**Directions for this task**. Reproduce each of the following rows verbatim, keeping every character, coordinate, bracket, and line break unchanged.

■ ■ ■

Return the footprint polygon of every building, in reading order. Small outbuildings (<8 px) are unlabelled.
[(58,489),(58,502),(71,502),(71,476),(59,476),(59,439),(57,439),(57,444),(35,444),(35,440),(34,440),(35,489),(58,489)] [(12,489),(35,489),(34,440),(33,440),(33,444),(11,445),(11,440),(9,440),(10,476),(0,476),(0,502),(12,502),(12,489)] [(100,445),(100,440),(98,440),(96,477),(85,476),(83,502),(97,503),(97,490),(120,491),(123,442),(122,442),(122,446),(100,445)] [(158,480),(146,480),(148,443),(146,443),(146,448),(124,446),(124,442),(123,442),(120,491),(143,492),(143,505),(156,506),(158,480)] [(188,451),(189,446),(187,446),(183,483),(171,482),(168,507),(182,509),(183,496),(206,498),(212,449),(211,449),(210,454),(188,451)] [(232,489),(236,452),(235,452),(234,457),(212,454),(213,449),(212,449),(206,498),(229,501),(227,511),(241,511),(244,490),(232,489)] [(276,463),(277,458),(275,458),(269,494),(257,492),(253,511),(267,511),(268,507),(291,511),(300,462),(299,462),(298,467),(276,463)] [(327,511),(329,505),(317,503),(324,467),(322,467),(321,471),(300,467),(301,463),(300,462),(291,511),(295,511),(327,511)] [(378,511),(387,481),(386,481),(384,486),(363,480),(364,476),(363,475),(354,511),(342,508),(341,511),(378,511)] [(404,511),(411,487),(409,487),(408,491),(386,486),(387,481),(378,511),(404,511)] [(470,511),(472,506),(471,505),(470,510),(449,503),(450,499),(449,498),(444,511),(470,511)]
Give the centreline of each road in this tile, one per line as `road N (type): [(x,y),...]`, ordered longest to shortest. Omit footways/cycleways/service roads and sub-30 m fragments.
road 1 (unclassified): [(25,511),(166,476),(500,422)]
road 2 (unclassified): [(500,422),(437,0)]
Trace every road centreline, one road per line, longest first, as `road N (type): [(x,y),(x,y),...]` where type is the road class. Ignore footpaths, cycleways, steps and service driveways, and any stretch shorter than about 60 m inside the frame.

■ ■ ■

**Written solution**.
Return the footprint polygon of every building, in reading order. Small outbuildings (<8 px) are unlabelled.
[(58,489),(58,502),(71,502),(71,476),(59,476),(59,439),(57,439),(57,444),(35,444),(35,440),(34,440),(35,489),(58,489)] [(12,489),(35,489),(34,440),(33,440),(33,444),(11,445),(11,440),(9,440),(10,476),(0,476),(0,502),(12,502),(12,489)] [(100,445),(100,440),(98,440),(96,477),(85,476),(83,502),(97,503),(97,490),(120,491),(123,442),(122,442),(122,446),(100,445)] [(158,480),(146,480),(148,443),(146,443),(146,448),(124,446),(124,442),(123,442),(120,491),(143,492),(143,505),(156,506),(158,480)] [(188,451),(189,446),(187,446),(183,483),(171,482),(168,507),(182,509),(183,496),(206,498),(212,449),(211,449),(210,454),(188,451)] [(232,489),(236,452),(235,452),(234,457),(212,454),(213,449),(212,449),(206,498),(229,501),(227,511),(241,511),(244,490),(232,489)] [(276,463),(277,458),(275,458),(269,494),(257,492),(253,511),(267,511),(268,507),(291,511),(300,462),(299,462),(298,467),(276,463)] [(327,511),(329,505),(317,503),(324,467),(322,467),(321,471),(300,467),(301,463),(300,462),(291,511),(295,511),(327,511)] [(378,511),(387,481),(386,481),(384,486),(363,480),(364,476),(363,475),(354,511),(342,508),(341,511),(378,511)] [(404,511),(411,487),(409,487),(408,491),(386,486),(387,481),(378,511),(404,511)] [(470,511),(472,506),(471,505),(470,510),(449,503),(450,499),(449,498),(444,511),(470,511)]
Give the centreline of each road in this tile, one per line as `road N (type): [(x,y),...]`, ordered longest to shortest. Omit footways/cycleways/service roads and sub-30 m fragments.
road 1 (unclassified): [(25,511),(166,476),(500,422)]
road 2 (unclassified): [(500,422),(437,0)]
Trace every road centreline, one road per line, longest first, as `road N (type): [(x,y),(x,y),...]` where type is the road class. Ignore footpaths, cycleways, steps and service driveways, and any stretch shorter than about 60 m inside the frame.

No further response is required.